— EXERCISE INSTRUCTIONS —
Look through the records below for the line holding "pos1: [364, 503, 437, 608]". Write it out exactly, with each following line through the line holding "move: book in".

— SOURCE INFORMATION —
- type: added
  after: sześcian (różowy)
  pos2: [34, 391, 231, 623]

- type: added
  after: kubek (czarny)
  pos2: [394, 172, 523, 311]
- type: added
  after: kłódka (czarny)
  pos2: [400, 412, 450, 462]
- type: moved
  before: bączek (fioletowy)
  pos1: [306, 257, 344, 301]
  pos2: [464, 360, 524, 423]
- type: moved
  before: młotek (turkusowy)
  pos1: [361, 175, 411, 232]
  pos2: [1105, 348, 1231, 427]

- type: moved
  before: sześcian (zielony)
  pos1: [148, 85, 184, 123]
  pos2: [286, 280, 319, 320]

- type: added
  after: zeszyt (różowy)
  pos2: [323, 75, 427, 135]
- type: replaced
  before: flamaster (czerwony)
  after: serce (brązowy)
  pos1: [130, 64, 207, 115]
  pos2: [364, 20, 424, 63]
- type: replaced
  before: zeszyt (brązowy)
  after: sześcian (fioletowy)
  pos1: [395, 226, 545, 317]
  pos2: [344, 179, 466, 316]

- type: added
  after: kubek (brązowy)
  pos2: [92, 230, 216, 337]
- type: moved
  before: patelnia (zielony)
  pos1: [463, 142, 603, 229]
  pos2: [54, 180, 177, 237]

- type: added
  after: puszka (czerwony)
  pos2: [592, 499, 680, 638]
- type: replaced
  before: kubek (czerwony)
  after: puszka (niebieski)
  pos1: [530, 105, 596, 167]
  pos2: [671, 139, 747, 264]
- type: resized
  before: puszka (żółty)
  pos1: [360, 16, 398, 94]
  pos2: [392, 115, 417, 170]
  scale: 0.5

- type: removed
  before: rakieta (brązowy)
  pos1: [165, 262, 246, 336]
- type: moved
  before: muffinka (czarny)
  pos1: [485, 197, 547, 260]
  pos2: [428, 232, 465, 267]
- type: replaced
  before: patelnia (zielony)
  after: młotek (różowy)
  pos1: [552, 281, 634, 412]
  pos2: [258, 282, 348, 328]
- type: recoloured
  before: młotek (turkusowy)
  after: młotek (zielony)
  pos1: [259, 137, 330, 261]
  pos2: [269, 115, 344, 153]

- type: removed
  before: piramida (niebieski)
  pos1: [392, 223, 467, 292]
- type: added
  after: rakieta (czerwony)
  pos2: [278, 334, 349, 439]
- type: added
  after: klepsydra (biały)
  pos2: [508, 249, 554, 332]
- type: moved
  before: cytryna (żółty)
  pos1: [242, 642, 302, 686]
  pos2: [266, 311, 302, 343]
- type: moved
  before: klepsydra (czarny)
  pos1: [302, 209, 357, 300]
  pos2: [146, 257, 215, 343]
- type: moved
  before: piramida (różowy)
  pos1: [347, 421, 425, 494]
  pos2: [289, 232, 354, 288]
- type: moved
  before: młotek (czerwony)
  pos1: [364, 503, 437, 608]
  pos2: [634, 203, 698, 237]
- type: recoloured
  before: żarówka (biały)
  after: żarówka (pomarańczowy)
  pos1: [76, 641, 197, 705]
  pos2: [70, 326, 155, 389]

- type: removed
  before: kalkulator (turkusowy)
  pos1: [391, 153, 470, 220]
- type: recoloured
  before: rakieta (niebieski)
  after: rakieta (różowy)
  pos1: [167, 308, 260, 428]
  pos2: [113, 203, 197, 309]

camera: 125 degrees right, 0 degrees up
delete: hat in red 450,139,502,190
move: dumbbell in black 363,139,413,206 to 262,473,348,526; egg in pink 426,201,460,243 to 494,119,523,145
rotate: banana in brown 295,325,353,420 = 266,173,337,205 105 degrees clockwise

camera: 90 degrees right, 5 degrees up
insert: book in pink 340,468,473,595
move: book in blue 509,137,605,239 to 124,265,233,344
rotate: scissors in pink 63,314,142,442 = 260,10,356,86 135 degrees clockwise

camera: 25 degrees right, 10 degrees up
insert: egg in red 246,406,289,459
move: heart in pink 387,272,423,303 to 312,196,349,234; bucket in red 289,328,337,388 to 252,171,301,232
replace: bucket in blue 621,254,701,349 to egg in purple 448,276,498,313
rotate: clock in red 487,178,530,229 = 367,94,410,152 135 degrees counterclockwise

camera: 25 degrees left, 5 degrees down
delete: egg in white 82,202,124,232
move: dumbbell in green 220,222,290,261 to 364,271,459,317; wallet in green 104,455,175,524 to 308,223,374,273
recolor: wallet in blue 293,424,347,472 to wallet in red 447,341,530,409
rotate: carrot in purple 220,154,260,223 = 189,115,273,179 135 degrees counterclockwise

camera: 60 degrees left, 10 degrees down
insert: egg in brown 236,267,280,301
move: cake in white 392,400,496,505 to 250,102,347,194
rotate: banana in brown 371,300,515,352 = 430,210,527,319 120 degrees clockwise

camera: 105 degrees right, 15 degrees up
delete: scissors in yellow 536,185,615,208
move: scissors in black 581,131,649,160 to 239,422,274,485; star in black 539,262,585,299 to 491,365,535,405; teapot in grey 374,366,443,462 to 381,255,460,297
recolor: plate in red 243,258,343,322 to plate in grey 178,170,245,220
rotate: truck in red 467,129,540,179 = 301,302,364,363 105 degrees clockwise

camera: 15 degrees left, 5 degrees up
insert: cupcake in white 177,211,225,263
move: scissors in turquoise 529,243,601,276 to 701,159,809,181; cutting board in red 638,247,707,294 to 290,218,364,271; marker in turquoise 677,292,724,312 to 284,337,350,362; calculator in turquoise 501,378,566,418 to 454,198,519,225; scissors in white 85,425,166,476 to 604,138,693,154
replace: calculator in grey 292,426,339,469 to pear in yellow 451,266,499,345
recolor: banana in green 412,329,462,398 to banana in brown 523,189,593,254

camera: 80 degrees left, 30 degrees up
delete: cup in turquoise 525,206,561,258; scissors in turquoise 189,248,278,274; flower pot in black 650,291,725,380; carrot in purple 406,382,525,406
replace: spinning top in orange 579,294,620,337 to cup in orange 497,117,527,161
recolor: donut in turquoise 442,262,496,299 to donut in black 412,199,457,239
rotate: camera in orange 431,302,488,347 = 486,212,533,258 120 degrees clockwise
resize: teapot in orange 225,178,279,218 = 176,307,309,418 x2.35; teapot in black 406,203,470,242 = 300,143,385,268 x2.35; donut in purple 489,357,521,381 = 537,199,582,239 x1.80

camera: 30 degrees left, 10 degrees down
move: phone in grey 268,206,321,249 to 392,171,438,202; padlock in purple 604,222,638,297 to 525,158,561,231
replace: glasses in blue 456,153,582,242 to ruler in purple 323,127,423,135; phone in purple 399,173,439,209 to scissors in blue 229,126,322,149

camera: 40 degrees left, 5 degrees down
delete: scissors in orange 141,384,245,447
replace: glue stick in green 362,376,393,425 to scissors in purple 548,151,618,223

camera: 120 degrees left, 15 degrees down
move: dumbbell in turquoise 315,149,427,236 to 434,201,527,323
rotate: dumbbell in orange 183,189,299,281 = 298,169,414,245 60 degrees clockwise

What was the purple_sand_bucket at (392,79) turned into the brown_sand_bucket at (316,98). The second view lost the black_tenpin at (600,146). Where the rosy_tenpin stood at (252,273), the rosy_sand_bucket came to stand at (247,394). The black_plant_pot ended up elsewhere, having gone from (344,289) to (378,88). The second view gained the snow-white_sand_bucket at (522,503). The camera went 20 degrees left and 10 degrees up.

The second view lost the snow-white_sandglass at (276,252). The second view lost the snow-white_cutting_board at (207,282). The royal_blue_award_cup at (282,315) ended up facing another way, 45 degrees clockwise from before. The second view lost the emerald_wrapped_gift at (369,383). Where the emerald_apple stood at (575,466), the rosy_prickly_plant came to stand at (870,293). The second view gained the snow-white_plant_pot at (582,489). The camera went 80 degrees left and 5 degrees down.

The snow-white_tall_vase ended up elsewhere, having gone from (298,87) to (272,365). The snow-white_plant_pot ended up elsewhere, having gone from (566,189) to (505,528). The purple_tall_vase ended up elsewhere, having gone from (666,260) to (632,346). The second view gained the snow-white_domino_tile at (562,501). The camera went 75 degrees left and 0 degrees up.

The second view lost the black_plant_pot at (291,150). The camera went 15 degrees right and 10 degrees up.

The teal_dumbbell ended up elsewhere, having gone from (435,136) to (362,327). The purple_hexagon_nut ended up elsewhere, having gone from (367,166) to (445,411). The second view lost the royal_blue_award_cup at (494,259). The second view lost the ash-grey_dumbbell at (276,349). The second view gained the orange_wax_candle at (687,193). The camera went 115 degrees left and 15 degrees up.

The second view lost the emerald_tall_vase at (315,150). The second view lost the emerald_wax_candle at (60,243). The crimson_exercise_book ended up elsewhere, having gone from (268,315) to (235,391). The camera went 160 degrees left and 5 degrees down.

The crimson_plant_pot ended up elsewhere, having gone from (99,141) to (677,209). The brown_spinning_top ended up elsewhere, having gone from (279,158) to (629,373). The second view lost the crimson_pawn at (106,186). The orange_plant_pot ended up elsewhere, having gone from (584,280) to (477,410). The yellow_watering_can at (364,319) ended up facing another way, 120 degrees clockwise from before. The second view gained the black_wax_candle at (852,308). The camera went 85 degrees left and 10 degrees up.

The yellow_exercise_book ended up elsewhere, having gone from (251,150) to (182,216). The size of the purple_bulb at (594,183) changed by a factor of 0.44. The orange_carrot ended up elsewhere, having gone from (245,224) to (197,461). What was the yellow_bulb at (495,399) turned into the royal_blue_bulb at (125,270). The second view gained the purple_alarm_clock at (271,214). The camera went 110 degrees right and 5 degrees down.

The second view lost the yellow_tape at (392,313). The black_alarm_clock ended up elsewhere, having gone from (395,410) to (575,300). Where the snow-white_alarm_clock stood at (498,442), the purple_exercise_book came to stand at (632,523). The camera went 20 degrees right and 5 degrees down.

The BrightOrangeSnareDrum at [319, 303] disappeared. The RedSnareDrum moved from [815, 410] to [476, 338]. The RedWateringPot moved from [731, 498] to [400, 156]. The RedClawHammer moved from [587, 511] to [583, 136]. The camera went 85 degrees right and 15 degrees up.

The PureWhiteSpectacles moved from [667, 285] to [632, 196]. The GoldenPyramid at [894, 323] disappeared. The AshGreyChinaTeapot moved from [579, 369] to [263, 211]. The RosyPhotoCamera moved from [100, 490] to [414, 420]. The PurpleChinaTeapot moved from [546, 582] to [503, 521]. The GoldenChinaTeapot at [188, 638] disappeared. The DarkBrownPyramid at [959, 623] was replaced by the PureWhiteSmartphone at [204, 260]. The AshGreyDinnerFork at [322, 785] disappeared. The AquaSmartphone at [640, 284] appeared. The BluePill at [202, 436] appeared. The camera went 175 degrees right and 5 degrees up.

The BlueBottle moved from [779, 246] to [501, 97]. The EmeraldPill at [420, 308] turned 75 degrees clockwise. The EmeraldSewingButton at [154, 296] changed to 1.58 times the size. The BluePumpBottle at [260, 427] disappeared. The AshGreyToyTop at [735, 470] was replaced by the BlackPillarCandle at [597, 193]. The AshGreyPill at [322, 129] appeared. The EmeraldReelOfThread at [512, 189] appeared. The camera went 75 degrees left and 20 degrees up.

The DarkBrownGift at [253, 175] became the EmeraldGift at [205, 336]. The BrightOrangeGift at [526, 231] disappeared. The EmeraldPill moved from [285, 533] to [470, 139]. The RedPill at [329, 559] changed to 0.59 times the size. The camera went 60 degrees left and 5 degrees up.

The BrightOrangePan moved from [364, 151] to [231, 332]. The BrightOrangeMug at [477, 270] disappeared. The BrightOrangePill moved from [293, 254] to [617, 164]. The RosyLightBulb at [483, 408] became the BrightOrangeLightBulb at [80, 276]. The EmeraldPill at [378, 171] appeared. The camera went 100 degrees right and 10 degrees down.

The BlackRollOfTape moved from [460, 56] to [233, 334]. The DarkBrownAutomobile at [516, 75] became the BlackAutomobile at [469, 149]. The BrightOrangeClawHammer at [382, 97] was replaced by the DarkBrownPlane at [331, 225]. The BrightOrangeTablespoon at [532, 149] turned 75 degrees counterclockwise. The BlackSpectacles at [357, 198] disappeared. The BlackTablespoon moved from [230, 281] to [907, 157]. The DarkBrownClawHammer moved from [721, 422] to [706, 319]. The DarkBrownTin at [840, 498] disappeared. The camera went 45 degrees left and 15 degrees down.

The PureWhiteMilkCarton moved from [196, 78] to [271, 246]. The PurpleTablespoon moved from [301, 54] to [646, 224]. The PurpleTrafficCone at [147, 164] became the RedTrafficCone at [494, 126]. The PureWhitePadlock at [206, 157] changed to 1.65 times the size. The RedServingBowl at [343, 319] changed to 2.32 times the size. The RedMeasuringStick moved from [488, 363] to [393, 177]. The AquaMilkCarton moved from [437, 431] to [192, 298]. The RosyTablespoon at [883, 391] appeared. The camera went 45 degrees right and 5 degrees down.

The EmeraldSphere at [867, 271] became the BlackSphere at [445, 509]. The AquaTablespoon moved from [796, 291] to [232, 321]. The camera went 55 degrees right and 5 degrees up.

— PROBLEM SOLUTION —
  pos1: [364, 503, 437, 608]
  pos2: [634, 203, 698, 237]
- type: recoloured
  before: żarówka (biały)
  after: żarówka (pomarańczowy)
  pos1: [76, 641, 197, 705]
  pos2: [70, 326, 155, 389]

- type: removed
  before: kalkulator (turkusowy)
  pos1: [391, 153, 470, 220]
- type: recoloured
  before: rakieta (niebieski)
  after: rakieta (różowy)
  pos1: [167, 308, 260, 428]
  pos2: [113, 203, 197, 309]

camera: 125 degrees right, 0 degrees up
delete: hat in red 450,139,502,190
move: dumbbell in black 363,139,413,206 to 262,473,348,526; egg in pink 426,201,460,243 to 494,119,523,145
rotate: banana in brown 295,325,353,420 = 266,173,337,205 105 degrees clockwise

camera: 90 degrees right, 5 degrees up
insert: book in pink 340,468,473,595
move: book in blue 509,137,605,239 to 124,265,233,344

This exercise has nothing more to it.